Retype, word for word, every line from the one holding "MATRIX3 pin CS: RX -> A2" through the one holding "OLED1: SH1106 -> SSD1306" in the entries below, both included, and only those lines.
--- Dataset Enclosed Below ---
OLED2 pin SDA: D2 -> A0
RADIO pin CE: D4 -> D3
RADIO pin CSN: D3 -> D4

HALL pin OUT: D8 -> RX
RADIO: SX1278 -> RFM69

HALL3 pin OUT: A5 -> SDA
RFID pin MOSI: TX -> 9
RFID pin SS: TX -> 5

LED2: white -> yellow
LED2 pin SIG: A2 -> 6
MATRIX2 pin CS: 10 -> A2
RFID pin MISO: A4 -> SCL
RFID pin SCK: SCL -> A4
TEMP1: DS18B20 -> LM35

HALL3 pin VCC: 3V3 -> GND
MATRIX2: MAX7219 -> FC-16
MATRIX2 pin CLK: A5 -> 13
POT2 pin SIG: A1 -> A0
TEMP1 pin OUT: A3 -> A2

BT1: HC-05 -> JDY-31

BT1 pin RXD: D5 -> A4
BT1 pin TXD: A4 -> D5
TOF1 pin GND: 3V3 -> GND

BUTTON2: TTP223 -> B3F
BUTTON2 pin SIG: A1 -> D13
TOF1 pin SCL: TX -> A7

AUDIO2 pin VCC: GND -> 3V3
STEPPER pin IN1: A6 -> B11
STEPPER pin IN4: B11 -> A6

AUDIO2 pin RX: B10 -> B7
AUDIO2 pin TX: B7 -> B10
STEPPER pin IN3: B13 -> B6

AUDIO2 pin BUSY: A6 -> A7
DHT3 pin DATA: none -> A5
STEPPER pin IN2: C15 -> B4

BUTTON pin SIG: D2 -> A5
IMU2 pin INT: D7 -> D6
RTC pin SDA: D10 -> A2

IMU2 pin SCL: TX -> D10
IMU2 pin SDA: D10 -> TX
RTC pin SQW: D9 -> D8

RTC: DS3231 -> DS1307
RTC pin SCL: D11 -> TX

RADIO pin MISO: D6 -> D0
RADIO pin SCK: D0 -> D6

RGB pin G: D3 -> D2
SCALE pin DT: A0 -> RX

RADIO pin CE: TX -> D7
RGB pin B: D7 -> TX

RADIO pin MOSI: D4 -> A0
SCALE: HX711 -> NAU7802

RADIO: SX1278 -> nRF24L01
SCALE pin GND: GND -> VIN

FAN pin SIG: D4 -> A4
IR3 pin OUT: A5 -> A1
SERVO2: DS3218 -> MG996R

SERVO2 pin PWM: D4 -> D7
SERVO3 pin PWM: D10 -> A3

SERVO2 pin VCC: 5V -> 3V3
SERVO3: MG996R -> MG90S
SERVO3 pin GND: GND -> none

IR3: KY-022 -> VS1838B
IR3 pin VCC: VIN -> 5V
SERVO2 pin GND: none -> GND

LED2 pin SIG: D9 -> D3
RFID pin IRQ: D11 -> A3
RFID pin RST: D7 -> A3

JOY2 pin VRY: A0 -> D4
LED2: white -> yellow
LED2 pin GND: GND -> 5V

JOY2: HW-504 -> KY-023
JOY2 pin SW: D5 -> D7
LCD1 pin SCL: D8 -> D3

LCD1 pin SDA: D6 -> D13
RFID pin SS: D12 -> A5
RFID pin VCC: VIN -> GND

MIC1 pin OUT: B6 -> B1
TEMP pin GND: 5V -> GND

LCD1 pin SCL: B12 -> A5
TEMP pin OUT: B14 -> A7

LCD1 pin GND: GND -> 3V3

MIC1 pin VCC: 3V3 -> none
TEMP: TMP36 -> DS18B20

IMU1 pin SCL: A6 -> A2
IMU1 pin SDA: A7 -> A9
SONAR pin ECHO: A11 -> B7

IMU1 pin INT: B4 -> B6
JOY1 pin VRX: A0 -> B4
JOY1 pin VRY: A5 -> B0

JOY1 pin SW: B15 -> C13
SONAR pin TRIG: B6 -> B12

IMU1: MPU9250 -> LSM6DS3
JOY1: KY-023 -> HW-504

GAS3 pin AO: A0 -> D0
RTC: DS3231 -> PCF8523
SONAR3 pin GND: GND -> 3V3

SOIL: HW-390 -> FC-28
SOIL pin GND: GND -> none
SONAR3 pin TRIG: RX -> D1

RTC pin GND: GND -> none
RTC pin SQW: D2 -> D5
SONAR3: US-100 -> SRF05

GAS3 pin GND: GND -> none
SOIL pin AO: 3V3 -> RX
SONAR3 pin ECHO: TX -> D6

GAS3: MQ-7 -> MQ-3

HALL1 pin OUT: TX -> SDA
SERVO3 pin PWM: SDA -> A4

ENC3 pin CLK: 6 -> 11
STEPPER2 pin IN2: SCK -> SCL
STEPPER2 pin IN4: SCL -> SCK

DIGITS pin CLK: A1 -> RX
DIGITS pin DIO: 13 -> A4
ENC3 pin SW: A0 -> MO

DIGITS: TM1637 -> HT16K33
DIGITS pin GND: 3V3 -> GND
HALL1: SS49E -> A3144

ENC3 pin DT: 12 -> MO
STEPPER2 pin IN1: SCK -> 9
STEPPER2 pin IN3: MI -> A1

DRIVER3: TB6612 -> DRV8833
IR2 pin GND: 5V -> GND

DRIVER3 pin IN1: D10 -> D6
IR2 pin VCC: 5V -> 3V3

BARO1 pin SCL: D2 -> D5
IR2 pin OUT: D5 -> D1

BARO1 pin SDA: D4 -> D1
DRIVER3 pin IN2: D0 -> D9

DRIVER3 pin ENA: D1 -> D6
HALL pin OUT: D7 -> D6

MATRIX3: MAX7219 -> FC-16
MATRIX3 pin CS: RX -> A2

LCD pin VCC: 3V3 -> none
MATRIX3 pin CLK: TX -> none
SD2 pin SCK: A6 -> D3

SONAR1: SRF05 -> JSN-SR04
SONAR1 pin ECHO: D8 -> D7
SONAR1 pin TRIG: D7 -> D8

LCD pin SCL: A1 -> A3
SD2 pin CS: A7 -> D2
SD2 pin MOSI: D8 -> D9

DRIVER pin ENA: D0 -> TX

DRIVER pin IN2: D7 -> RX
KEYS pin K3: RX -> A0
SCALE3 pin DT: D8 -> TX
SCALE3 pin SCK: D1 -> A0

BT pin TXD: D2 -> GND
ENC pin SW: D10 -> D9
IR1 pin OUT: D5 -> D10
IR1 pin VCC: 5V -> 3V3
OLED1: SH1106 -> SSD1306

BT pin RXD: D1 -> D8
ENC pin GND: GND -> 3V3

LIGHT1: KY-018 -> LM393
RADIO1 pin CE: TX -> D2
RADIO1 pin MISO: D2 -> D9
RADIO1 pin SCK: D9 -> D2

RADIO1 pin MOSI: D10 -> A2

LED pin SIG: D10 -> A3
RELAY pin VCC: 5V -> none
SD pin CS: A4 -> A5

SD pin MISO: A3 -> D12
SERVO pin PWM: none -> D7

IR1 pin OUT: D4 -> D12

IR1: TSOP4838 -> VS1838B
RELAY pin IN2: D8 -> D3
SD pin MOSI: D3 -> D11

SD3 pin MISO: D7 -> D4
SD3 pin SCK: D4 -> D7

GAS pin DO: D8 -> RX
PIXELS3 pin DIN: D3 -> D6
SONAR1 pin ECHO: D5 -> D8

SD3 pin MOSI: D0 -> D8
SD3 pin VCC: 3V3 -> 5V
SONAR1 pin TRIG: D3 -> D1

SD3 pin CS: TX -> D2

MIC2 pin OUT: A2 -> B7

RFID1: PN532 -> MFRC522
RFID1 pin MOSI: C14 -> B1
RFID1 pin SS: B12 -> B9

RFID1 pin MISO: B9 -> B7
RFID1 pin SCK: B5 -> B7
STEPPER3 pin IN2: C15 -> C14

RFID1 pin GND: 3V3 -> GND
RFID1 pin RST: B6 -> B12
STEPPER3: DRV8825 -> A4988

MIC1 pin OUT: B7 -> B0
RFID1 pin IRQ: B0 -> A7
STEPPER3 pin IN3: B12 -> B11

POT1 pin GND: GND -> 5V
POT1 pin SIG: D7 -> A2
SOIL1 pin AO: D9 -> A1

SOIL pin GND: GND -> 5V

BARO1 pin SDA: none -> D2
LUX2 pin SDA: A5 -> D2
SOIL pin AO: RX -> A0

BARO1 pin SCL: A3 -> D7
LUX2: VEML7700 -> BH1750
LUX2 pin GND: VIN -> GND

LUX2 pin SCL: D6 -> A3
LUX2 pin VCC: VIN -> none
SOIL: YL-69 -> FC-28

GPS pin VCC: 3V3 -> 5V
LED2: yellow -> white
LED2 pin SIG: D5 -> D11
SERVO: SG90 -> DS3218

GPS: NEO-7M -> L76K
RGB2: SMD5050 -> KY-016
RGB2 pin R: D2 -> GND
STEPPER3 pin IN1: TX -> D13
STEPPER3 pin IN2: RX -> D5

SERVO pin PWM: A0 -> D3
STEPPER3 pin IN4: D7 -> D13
--- End of Enclosed Dataset ---
Answer below:
MATRIX3 pin CS: RX -> A2

LCD pin VCC: 3V3 -> none
MATRIX3 pin CLK: TX -> none
SD2 pin SCK: A6 -> D3

SONAR1: SRF05 -> JSN-SR04
SONAR1 pin ECHO: D8 -> D7
SONAR1 pin TRIG: D7 -> D8

LCD pin SCL: A1 -> A3
SD2 pin CS: A7 -> D2
SD2 pin MOSI: D8 -> D9

DRIVER pin ENA: D0 -> TX

DRIVER pin IN2: D7 -> RX
KEYS pin K3: RX -> A0
SCALE3 pin DT: D8 -> TX
SCALE3 pin SCK: D1 -> A0

BT pin TXD: D2 -> GND
ENC pin SW: D10 -> D9
IR1 pin OUT: D5 -> D10
IR1 pin VCC: 5V -> 3V3
OLED1: SH1106 -> SSD1306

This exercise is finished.